> _Aim of the task_: Quote the whole listing exactly. Leave the pictures out of your copy.

..........

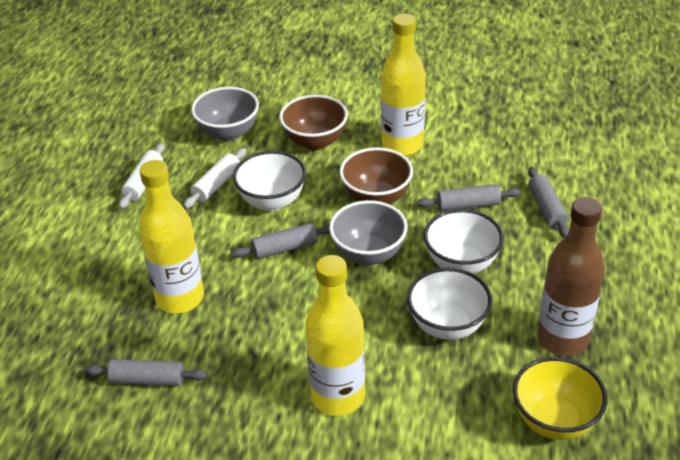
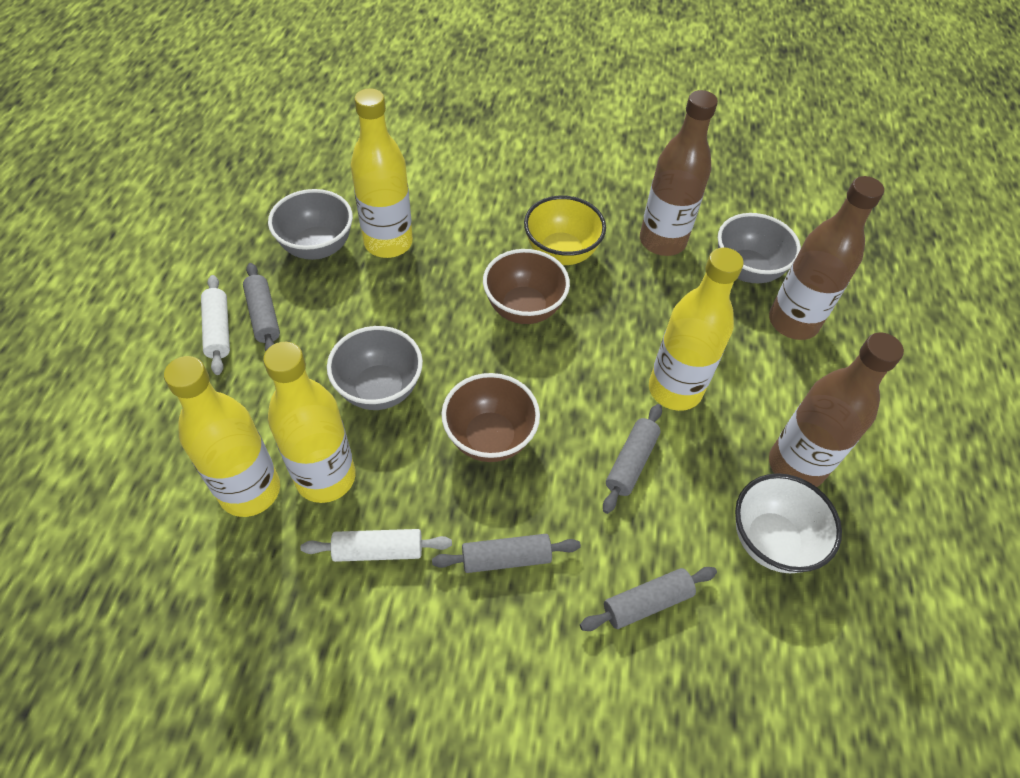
brown bottle: 1 -> 3
grey bowl: 2 -> 3
white bowl: 3 -> 1
yellow bottle: 3 -> 4

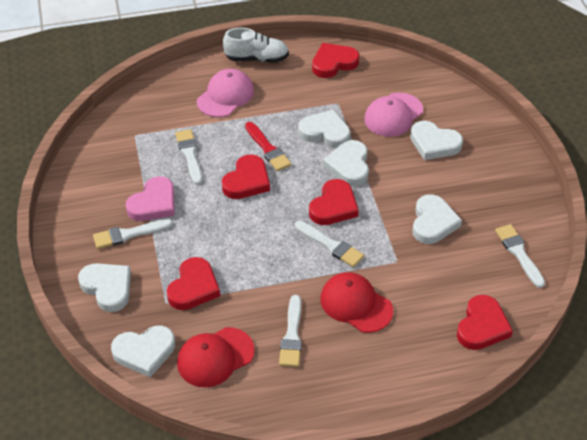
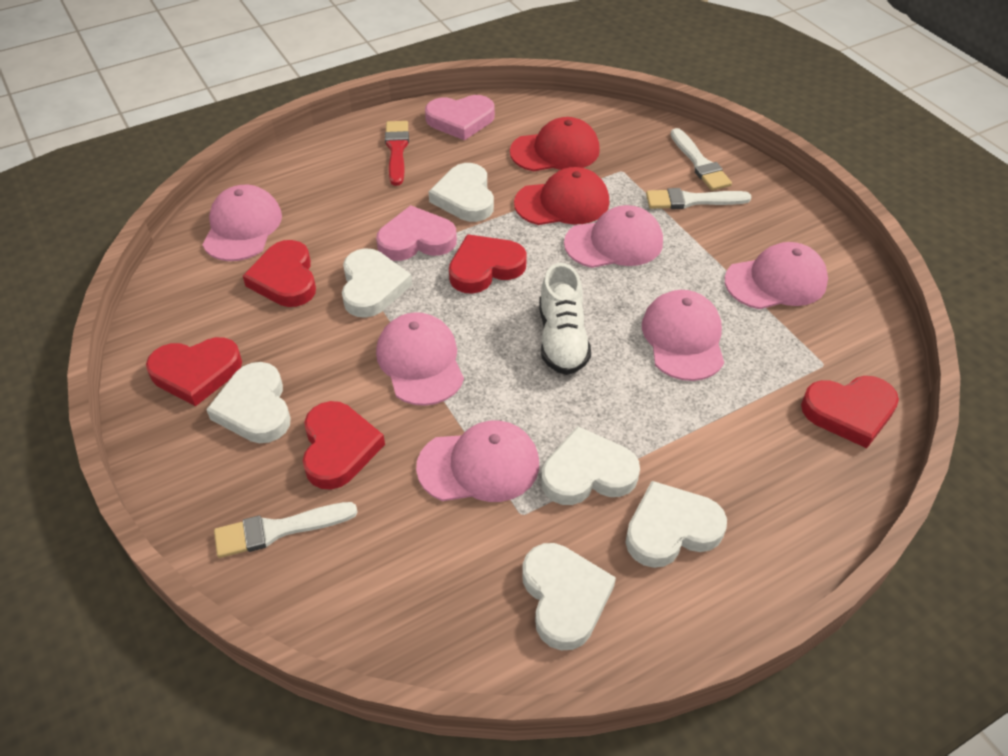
pink cap: 2 -> 6
pink heart: 1 -> 2
white brush: 5 -> 3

..........

> _Output of the exercise_:
brown bottle: 1 -> 3
grey bowl: 2 -> 3
white bowl: 3 -> 1
yellow bottle: 3 -> 4

pink cap: 2 -> 6
pink heart: 1 -> 2
white brush: 5 -> 3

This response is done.